## Problem statement
Among the lines below, list those containing the string "tile".

+++ Extracted material +++

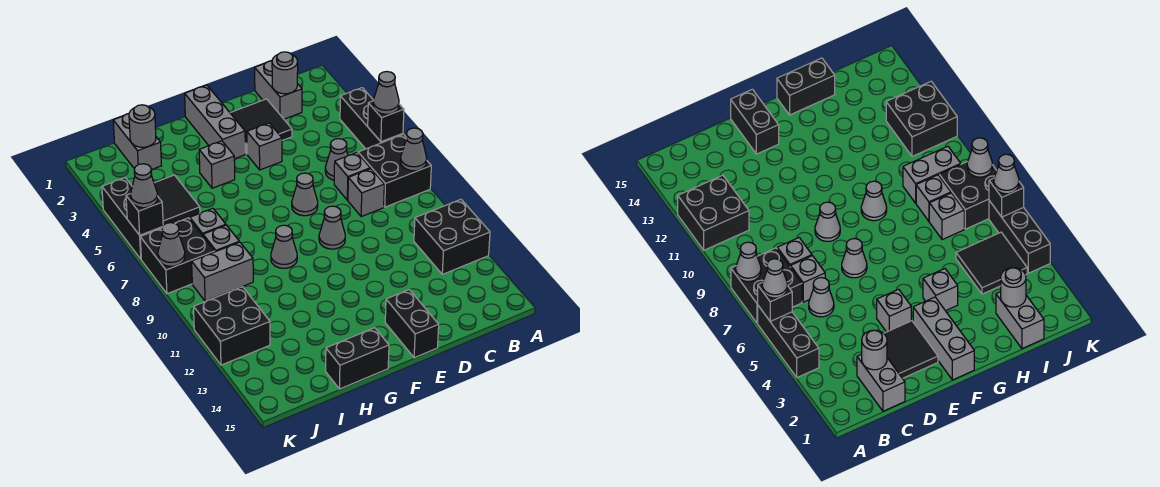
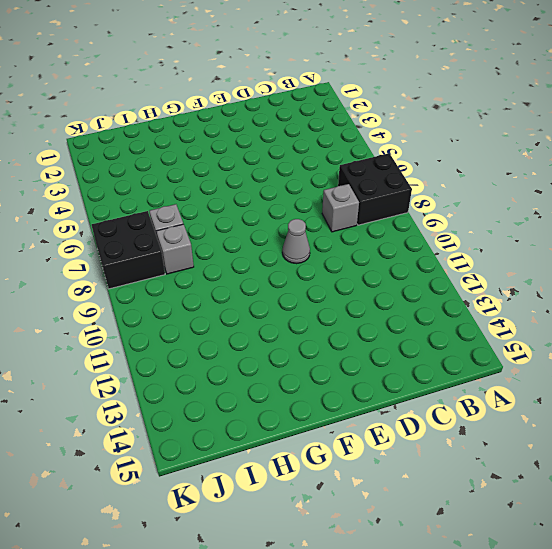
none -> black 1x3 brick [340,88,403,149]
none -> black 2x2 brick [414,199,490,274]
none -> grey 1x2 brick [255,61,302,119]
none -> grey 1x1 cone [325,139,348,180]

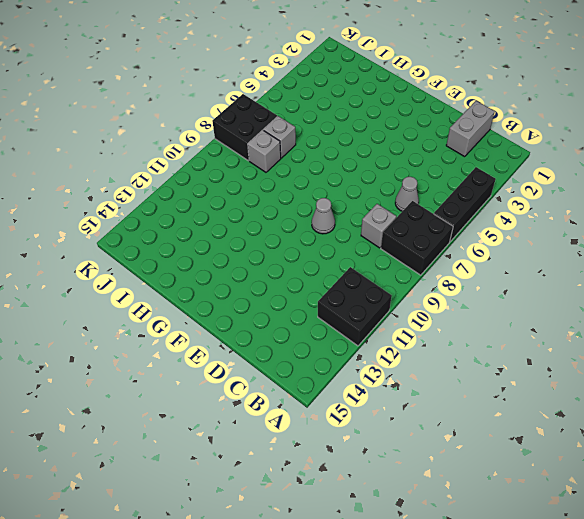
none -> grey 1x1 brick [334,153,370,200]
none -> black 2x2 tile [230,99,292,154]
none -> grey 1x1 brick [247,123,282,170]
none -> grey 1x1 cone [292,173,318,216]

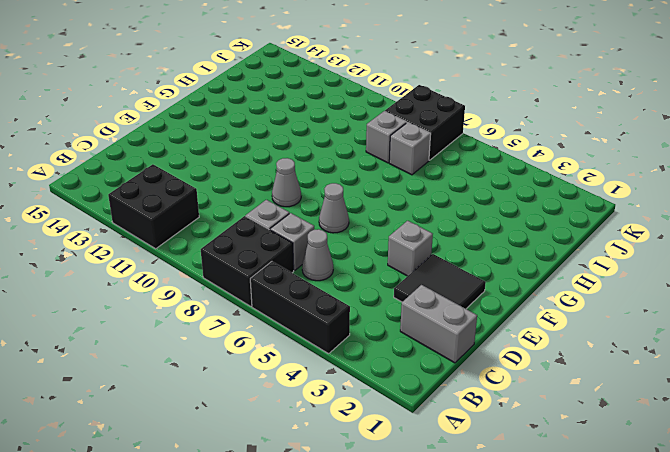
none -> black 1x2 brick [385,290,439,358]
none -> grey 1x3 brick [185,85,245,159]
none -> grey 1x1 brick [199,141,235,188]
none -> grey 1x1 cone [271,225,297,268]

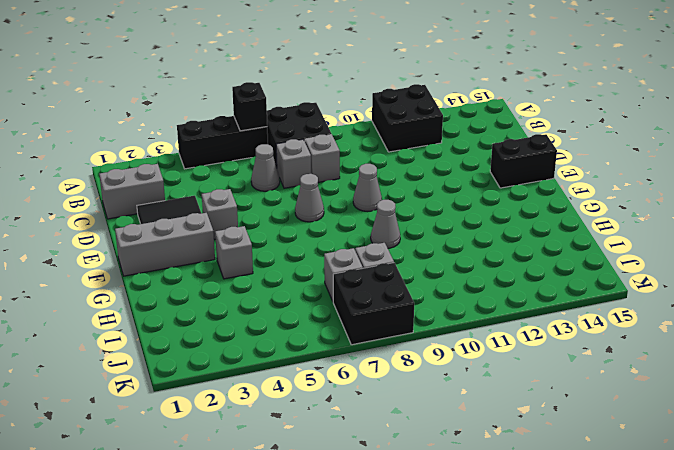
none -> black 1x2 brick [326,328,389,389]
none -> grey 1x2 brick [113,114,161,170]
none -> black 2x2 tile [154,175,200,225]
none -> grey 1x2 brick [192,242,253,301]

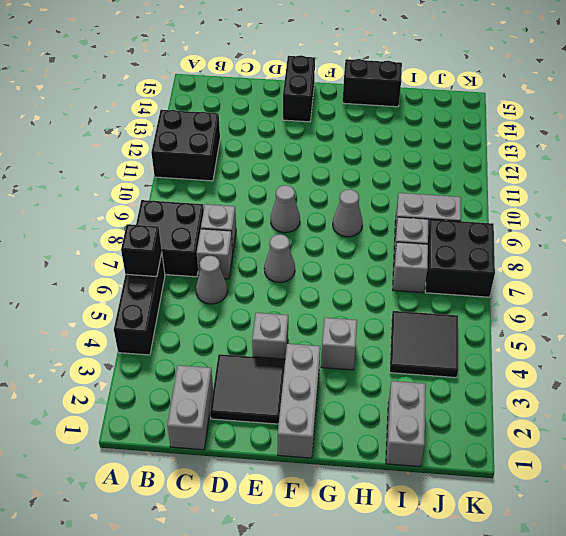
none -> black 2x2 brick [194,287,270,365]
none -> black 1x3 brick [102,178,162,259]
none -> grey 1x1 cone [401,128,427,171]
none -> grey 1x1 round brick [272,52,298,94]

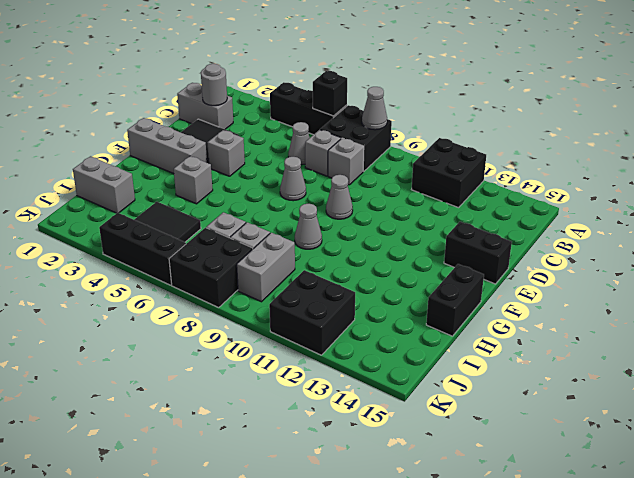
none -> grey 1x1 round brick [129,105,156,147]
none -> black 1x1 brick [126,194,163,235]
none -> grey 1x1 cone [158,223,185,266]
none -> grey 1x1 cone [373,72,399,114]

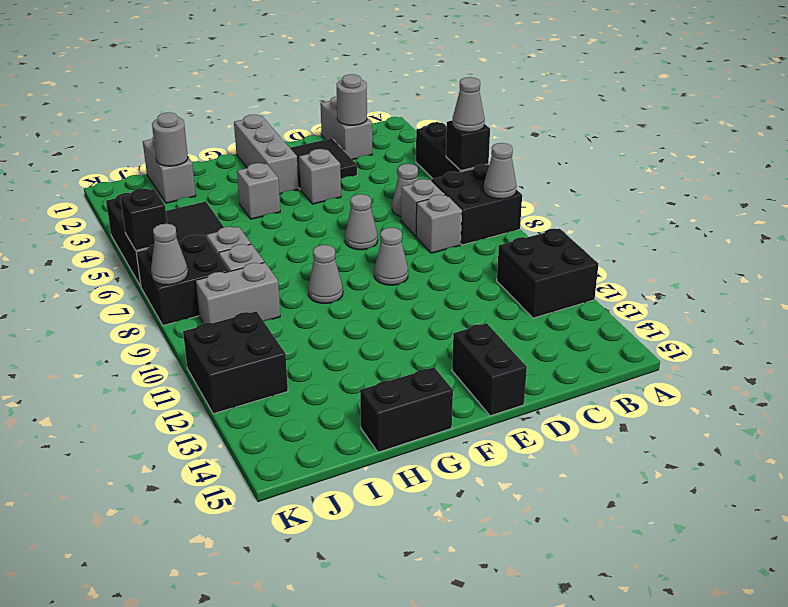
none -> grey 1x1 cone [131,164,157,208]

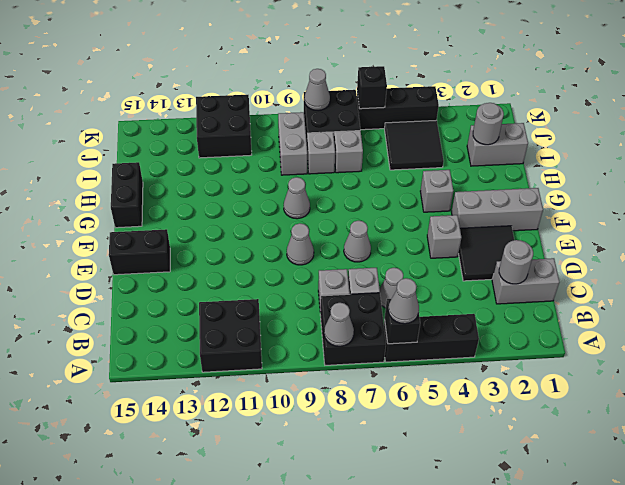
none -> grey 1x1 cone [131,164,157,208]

+++
+++ Extracted material +++

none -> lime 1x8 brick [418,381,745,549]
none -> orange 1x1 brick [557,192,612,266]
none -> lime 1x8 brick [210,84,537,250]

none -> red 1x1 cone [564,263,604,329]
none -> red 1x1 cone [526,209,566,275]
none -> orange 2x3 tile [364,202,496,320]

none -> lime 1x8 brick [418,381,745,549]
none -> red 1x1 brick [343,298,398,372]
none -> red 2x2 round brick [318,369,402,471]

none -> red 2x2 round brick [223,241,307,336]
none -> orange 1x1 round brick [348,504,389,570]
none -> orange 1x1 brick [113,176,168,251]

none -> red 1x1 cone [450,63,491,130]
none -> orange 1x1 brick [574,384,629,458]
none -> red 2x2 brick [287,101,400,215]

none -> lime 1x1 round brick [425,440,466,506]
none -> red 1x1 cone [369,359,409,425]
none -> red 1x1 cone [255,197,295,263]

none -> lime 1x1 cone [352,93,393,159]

+++
+++ Extracted material +++

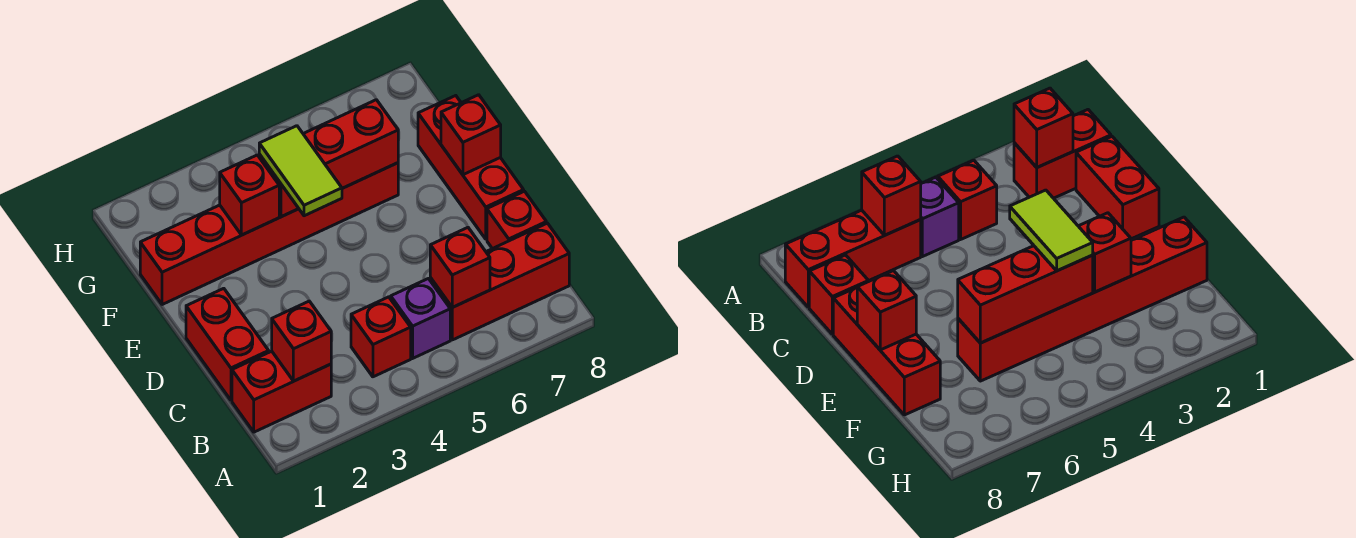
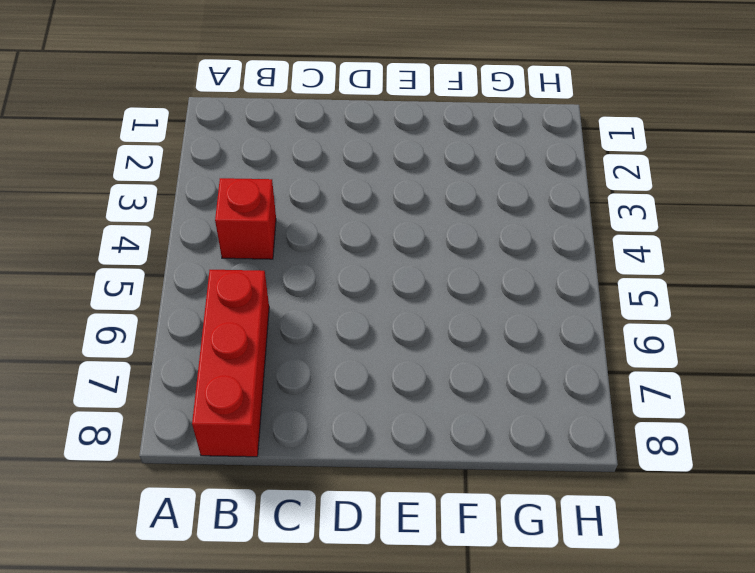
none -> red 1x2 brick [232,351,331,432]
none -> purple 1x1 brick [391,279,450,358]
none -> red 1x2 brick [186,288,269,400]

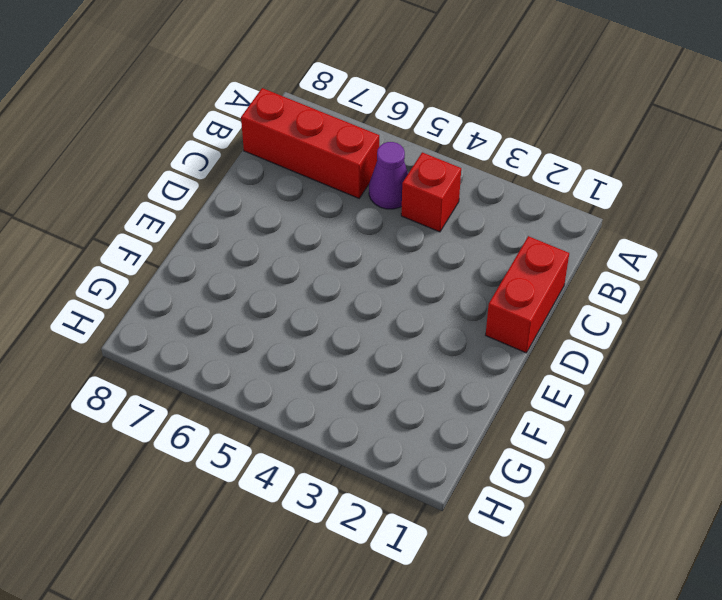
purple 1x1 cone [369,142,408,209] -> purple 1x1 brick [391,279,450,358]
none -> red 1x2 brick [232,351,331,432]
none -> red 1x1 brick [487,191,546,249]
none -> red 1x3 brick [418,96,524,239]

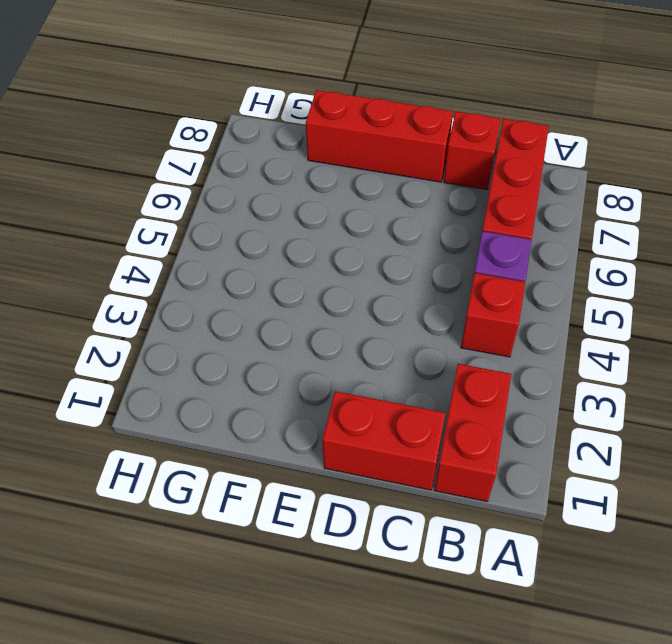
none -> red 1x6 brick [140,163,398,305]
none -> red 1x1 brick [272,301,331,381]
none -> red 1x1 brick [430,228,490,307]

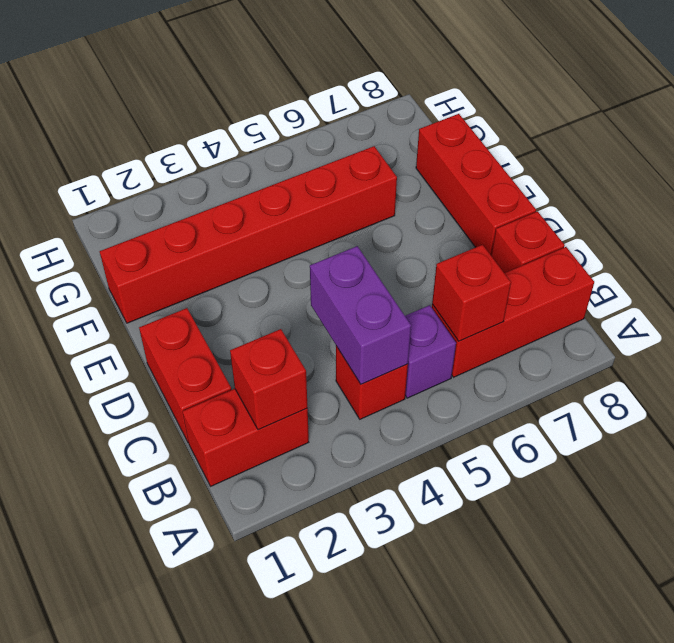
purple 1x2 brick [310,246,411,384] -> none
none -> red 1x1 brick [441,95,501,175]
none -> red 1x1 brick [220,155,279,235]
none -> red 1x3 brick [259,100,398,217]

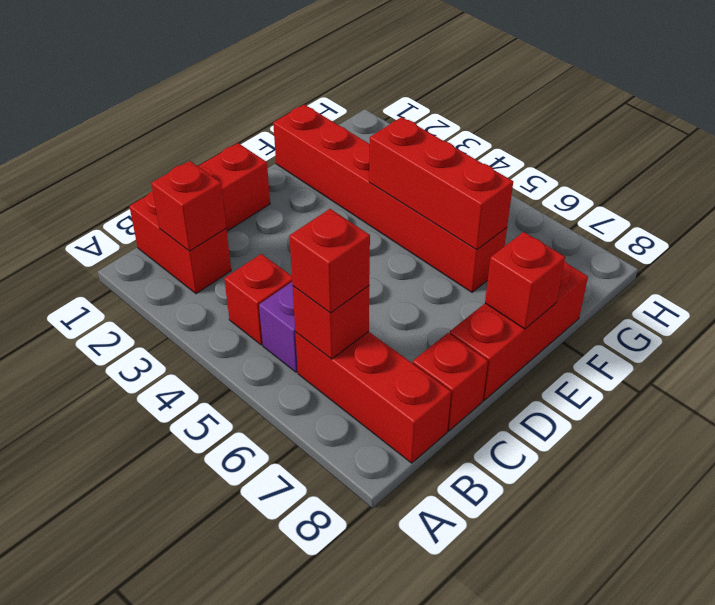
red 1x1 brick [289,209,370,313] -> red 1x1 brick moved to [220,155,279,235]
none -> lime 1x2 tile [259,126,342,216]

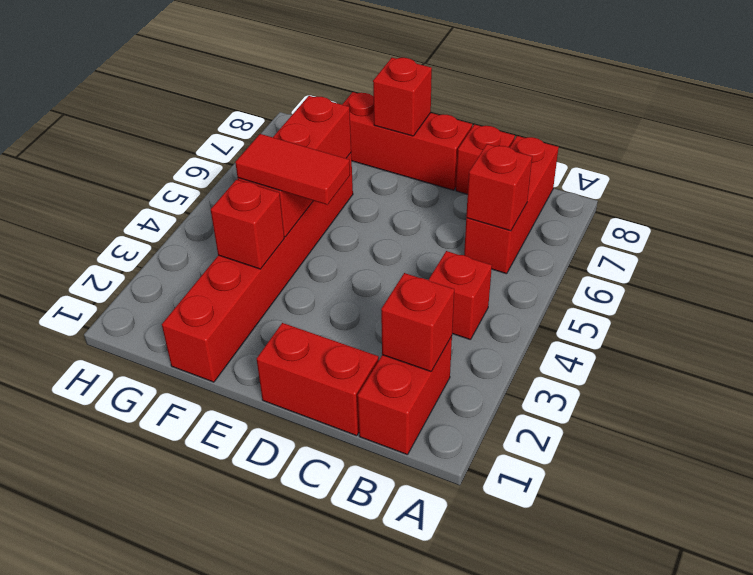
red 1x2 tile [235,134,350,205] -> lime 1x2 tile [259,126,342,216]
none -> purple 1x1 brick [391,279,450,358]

+++

## Exercise solution
none -> black 2x2 tile [230,99,292,154]
none -> black 2x2 tile [154,175,200,225]
none -> orange 2x3 tile [364,202,496,320]
none -> lime 1x2 tile [259,126,342,216]
red 1x2 tile [235,134,350,205] -> lime 1x2 tile [259,126,342,216]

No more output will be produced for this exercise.